-- Exercise aim --
Rewrite all of the rows below, replacing every "velvet orange bean bag chair" with "velvet orange beanbag seat" and keeping everything else the same. Omit the pictures from your answer.

□ □ □ □ □

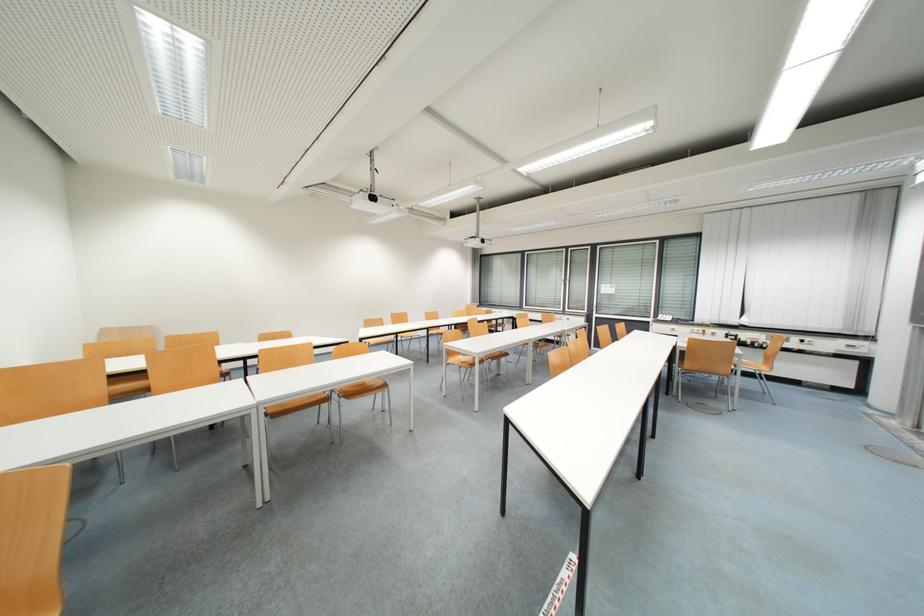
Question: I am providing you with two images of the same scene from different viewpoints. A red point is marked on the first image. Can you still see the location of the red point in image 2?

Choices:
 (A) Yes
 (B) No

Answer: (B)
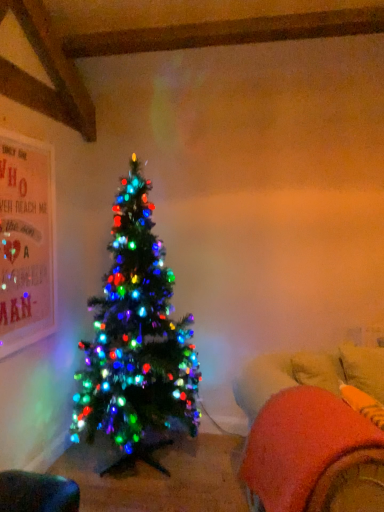
Question: Is fluffy orange bean bag at lower right, acting as the 2th bean bag chair starting from the left, situated inside velvet orange bean bag chair at lower left, the first bean bag chair positioned from the left, or outside?

Choices:
 (A) outside
 (B) inside

Answer: (A)

Question: Based on their positions, is fluffy orange bean bag at lower right, acting as the 2th bean bag chair starting from the left, located to the left or right of velvet orange bean bag chair at lower left, the 2th bean bag chair in the top-to-bottom sequence?

Choices:
 (A) left
 (B) right

Answer: (B)

Question: From the image's perspective, is fluffy orange bean bag at lower right, arranged as the 1th bean bag chair when viewed from the top, above or below velvet orange bean bag chair at lower left, the 2th bean bag chair in the top-to-bottom sequence?

Choices:
 (A) below
 (B) above

Answer: (B)

Question: Considering the positions of point (8, 483) and point (301, 364), is point (8, 483) closer or farther from the camera than point (301, 364)?

Choices:
 (A) farther
 (B) closer

Answer: (B)

Question: Is velvet orange bean bag chair at lower left, marked as the first bean bag chair in a bottom-to-top arrangement, taller or shorter than fluffy orange bean bag at lower right, placed as the 1th bean bag chair when sorted from right to left?

Choices:
 (A) tall
 (B) short

Answer: (B)

Question: From a real-world perspective, is velvet orange bean bag chair at lower left, the first bean bag chair positioned from the left, above or below fluffy orange bean bag at lower right, arranged as the 1th bean bag chair when viewed from the top?

Choices:
 (A) below
 (B) above

Answer: (A)

Question: Is velvet orange bean bag chair at lower left, the first bean bag chair positioned from the left, inside the boundaries of fluffy orange bean bag at lower right, placed as the 1th bean bag chair when sorted from right to left, or outside?

Choices:
 (A) outside
 (B) inside

Answer: (A)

□ □ □ □ □

-- Problem solution --
Question: I am providing you with two images of the same scene from different viewpoints. A red point is marked on the first image. Can you still see the location of the red point in image 2?

Choices:
 (A) Yes
 (B) No

Answer: (B)
Question: Is fluffy orange bean bag at lower right, acting as the 2th bean bag chair starting from the left, situated inside velvet orange beanbag seat at lower left, the first bean bag chair positioned from the left, or outside?

Choices:
 (A) outside
 (B) inside

Answer: (A)

Question: Based on their positions, is fluffy orange bean bag at lower right, acting as the 2th bean bag chair starting from the left, located to the left or right of velvet orange beanbag seat at lower left, the 2th bean bag chair in the top-to-bottom sequence?

Choices:
 (A) left
 (B) right

Answer: (B)

Question: From the image's perspective, is fluffy orange bean bag at lower right, arranged as the 1th bean bag chair when viewed from the top, above or below velvet orange beanbag seat at lower left, the 2th bean bag chair in the top-to-bottom sequence?

Choices:
 (A) below
 (B) above

Answer: (B)

Question: Considering the positions of point (8, 483) and point (301, 364), is point (8, 483) closer or farther from the camera than point (301, 364)?

Choices:
 (A) farther
 (B) closer

Answer: (B)

Question: Is velvet orange beanbag seat at lower left, marked as the first bean bag chair in a bottom-to-top arrangement, taller or shorter than fluffy orange bean bag at lower right, placed as the 1th bean bag chair when sorted from right to left?

Choices:
 (A) tall
 (B) short

Answer: (B)

Question: From a real-world perspective, is velvet orange beanbag seat at lower left, the first bean bag chair positioned from the left, above or below fluffy orange bean bag at lower right, arranged as the 1th bean bag chair when viewed from the top?

Choices:
 (A) below
 (B) above

Answer: (A)

Question: Is velvet orange beanbag seat at lower left, the first bean bag chair positioned from the left, inside the boundaries of fluffy orange bean bag at lower right, placed as the 1th bean bag chair when sorted from right to left, or outside?

Choices:
 (A) outside
 (B) inside

Answer: (A)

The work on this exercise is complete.